What you need to do
From the data, copy out every line in which the word "rouge" appears.

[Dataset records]
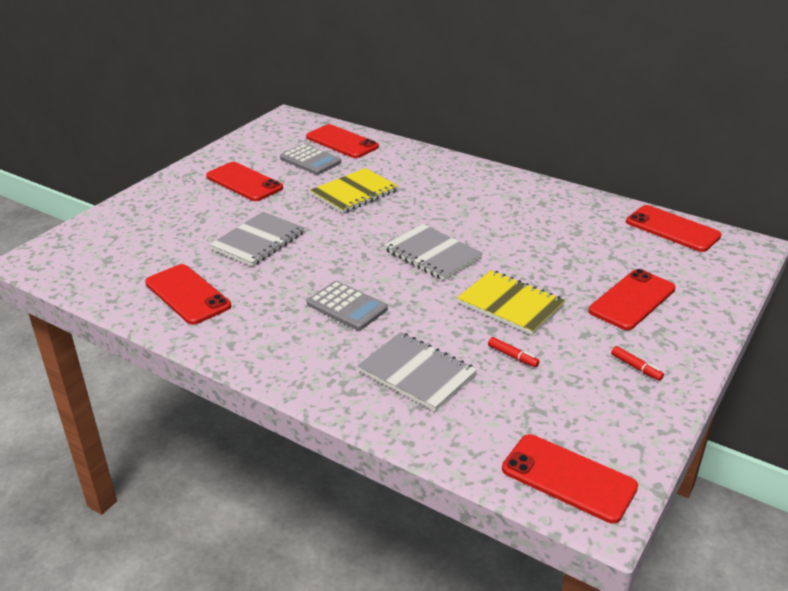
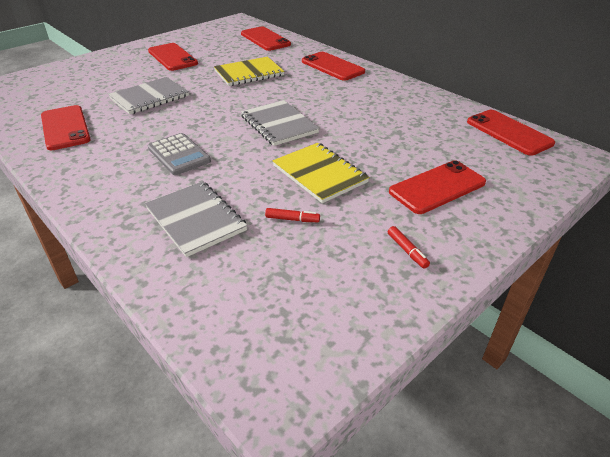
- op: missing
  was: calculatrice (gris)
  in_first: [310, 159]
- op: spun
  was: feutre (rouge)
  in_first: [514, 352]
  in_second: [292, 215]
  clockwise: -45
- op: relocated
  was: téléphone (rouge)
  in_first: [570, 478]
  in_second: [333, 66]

Expected output
  was: feutre (rouge)
  was: téléphone (rouge)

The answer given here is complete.